» Written exercise:
State how many lines of the material contain the string "partial", counting lines where it appears within a longer word, and give only the number.

--- start of Records for this exercise ---

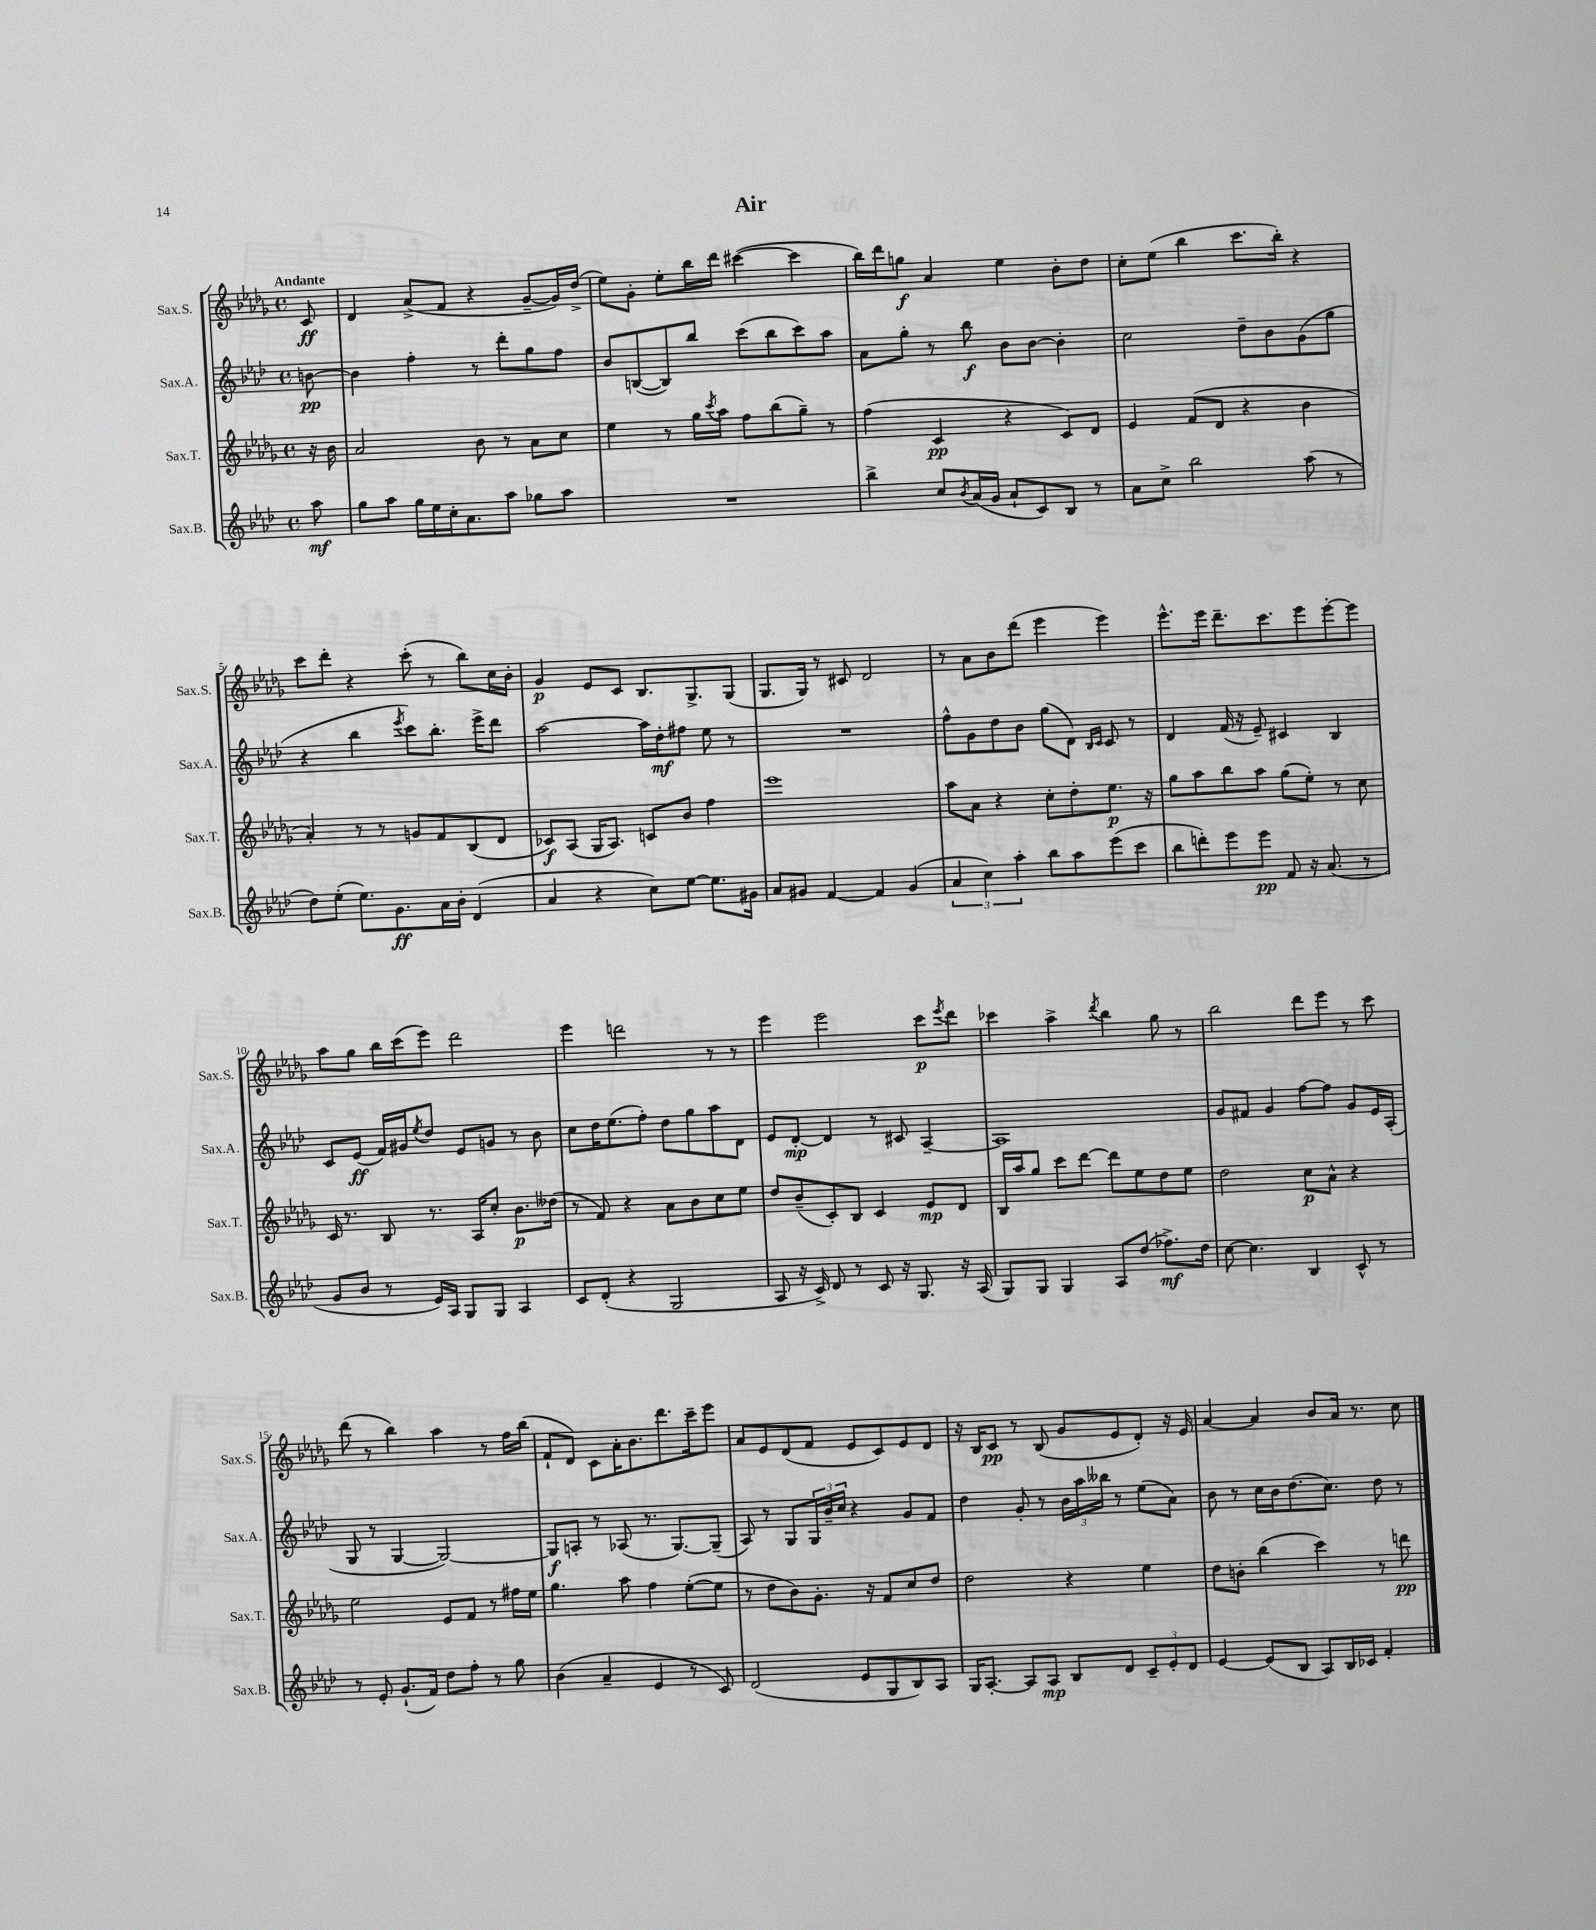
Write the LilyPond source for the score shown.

\header { title = "Air" }
<<
\new StaffGroup <<
\new Staff = "s0" \with { instrumentName = "Sax.S." shortInstrumentName = "Sax.S." } {
    \clef treble \key des \major \defaultTimeSignature \time 4/4 \partial 8 \tempo "Andante"
    c'8\ff |
    des'4 aes'8->( f'8 r4 ges'8~-- ges'16) des''16->( |
    ees''8) ges'8-. ees''8-. bes''16 des'''16 cis'''4~( cis'''4 |
    bes''16) des'''16 g''8\f aes'4 ees''4 bes'8-. des''8 |
    c''8-. ees''8( bes''4 c'''8. bes''16-.) r4 |
    c'''8 des'''8-. r4 c'''8-.( r8 bes''8) c''16 bes'16-. |
    ges'4\p ees'8 c'8 bes8. ges8.-> ges8( |
    ges8. ges16) r8 cis'8 des'2 |
    r8 aes'8 bes'8 des'''8( ees'''4 ees'''4) |
    ees'''8.-^ ees'''16 des'''8.-- c'''8. ees'''8 ees'''8~-. ees'''8 |
    aes''8 ges''8 bes''16 c'''16( ees'''8) des'''2 |
    ees'''4 d'''2 r8 r8 |
    ees'''4 ees'''2 c'''8\p \acciaccatura { ees'''8 } des'''8 |
    ces'''4 aes''4-> \acciaccatura { des'''8 } bes''4 ges''8 r8 |
    bes''2 des'''8 ees'''8 r8 c'''8 |
    des'''8( r8 bes''4) aes''4 r8 f''16 bes''16( |
    f'8-! des'8) c'8 aes'16-. bes'8. des'''8. c'''16-- ees'''8 |
    aes'8 ees'8 des'8( f'8 ees'8 c'8) ees'8 des'8 |
    r16 bes16 c'8\pp r8 bes8( ges'8 ees'8 des'8-.) r16 ees'16 |
    aes'4~ aes'4 bes'8 aes'16 r8. c''8 \bar "|." |
}
\new Staff = "s1" \with { instrumentName = "Sax.A." shortInstrumentName = "Sax.A." } {
    \clef treble \key aes \major \defaultTimeSignature \time 4/4 \partial 8
    b'8~\pp |
    b'4 f''4-. r8 des'''8-. g''8 f''8 |
    bes'8 b8~( b8) bes''8 c'''8( bes''8 c'''8) aes''8 |
    aes'8 g''8-. r8 bes''8\f bes'8 bes'8~ bes'4-. |
    c''2 des''8-- bes'8 g'8( g''8 |
    r4 bes''4 \acciaccatura { ees'''8 } c'''8) bes''8.-. ees'''16-> des'''8 |
    aes''2~ aes''16 des''16-.\mf fis''8 ees''8 r8 |
    R1 |
    f''8-^ g'8 des''8 bes'8 g''8( des'8) \grace { bes16 c'16 } c'8 r8 |
    des'4 f'16( r16 ees'8--) cis'4 bes4 |
    c'8 ees'8\ff( f'16) gis'16 \acciaccatura { ees''8 } des''8 ees'8 g'8 r8 bes'8 |
    c''8 des''16 ees''8.( f''8-.) des''8 g''8 aes''8 des'8 |
    ees'8 des'8~-.\mp des'4 r8 cis'8 aes4~-- |
    aes1 |
    g'8 fis'8 g'4 f''8~ f''8 g'8 ees'16 aes16-.( |
    g8 r8 g4~ g2~) |
    g8\f a8-. r8 aes8( r8. g8.~) g8--( |
    aes8) r8 g8 \tuplet 3/2 { g16 bes'16-- c''16 } r4 g'8 f'8 |
    des''4 g'8-. r8 \tuplet 3/2 { bes'16 aes''16 beses''16 } r8 ees''8( aes'8) |
    bes'8 r8 c''16 bes'16 des''8.( c''8.) des''8 r8 \bar "|." |
}
\new Staff = "s2" \with { instrumentName = "Sax.T." shortInstrumentName = "Sax.T." } {
    \clef treble \key des \major \defaultTimeSignature \time 4/4 \partial 8
    r16 bes'16 |
    aes'2 bes'8 r8 aes'8 c''8 |
    ees''4 r8 ges''16 \acciaccatura { c'''8 } aes''16 f''8 bes''8( ges''8--) r8 |
    f''4( c'4\pp r4 c'8) des'8 |
    ees'4 f'8( des'8 r4 bes'4 |
    aes'4-.) r8 r8 g'8 f'8 bes8( des'8 |
    ces'8\f) aes8( ges16 aes8.) c'8 bes'8 f''4 |
    ees'''1 |
    aes''8 aes'8 r4 c''8-. des''8-. ees''8.\p r16 |
    ges''8 aes''8 bes''8 aes''8 ges''8( ees''8-.) r8 c''8 |
    c'16 r8. bes8 r8. aes16 c''8-. bes'8.\p deses''16( |
    r8 f'8) r4 aes'8 bes'8 c''8 ees''8 |
    des''8 bes'8--( c'8-.) bes8 c'4 ees'8\mp des'8 |
    bes16 aes''16 ges''8 c'''8 des'''8~ des'''8 ees''8 des''8 ees''8 |
    des''2 c''8\p aes'8-^ r4 |
    ees''2 ees'8 f'8 r8 fis''16 ees''16 |
    ges''4. aes''8 f''4 ees''8~-.( ees''8 |
    r8 des''8 bes'8) ges'8.-. r16 f'8 c''8 des''8 |
    des''2 r4 ees''4 |
    des''8 b'8-. bes''4( c'''4) r8 d'''8\pp \bar "|." |
}
\new Staff = "s3" \with { instrumentName = "Sax.B." shortInstrumentName = "Sax.B." } {
    \clef treble \key aes \major \defaultTimeSignature \time 4/4 \partial 8
    aes''8\mf |
    g''8 aes''8 g''16 ees''16 c''16-. aes'8. aes''8 ges''8 aes''8 |
    R1 |
    bes''4-> c''8 \acciaccatura { bes'8 } aes'16( g'16 aes'8-! c'8) bes8 r8 |
    aes'8 c''8-> bes''2 aes''8( r8 |
    des''8) ees''8-.( ees''8.) g'8.\ff aes'16 bes'16-. des'4( |
    aes'4 r4 c''8) ees''8~ ees''8. gis'16 |
    aes'8 gis'8 f'4~ f'4 gis'4( |
    \tuplet 3/2 { aes'4 c''4) aes''4-. } bes''8 aes''8 ees'''8( c'''8 |
    bes''8 d'''8-.) ees'''8 ees'''8\pp f'8 r16 aes'8.( r8 |
    g'8 bes'8 r8 ees'16) aes16 g8 g8 aes4 |
    c'8 des'8-.( r4 g2 |
    aes8 r16 c'16->) des'8 r8 c'8 r16 g8. r16 aes16( |
    g8) g8 g4 aes8 des''8( fes''8.->\mf) des''16 |
    c''8~ c''4. bes4 c'8-^ r8 |
    r8 ees'8-. g'8.-!( f'16) des''8 f''8-. r8 g''8 |
    bes'4( aes'4-- ees'4 r8 c'8) |
    des'2( ees'8 g8 bes8) aes8 |
    g16 aes8.~-. aes8 aes8\mp bes8 des'8 \tuplet 3/2 { c'8-- ees'8-. des'8 } |
    ees'4~ ees'8( bes8 aes8) bes16 ces'16 f'4-. \bar "|." |
}
>>
>>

--- end of Records for this exercise ---

» Solved problem:
4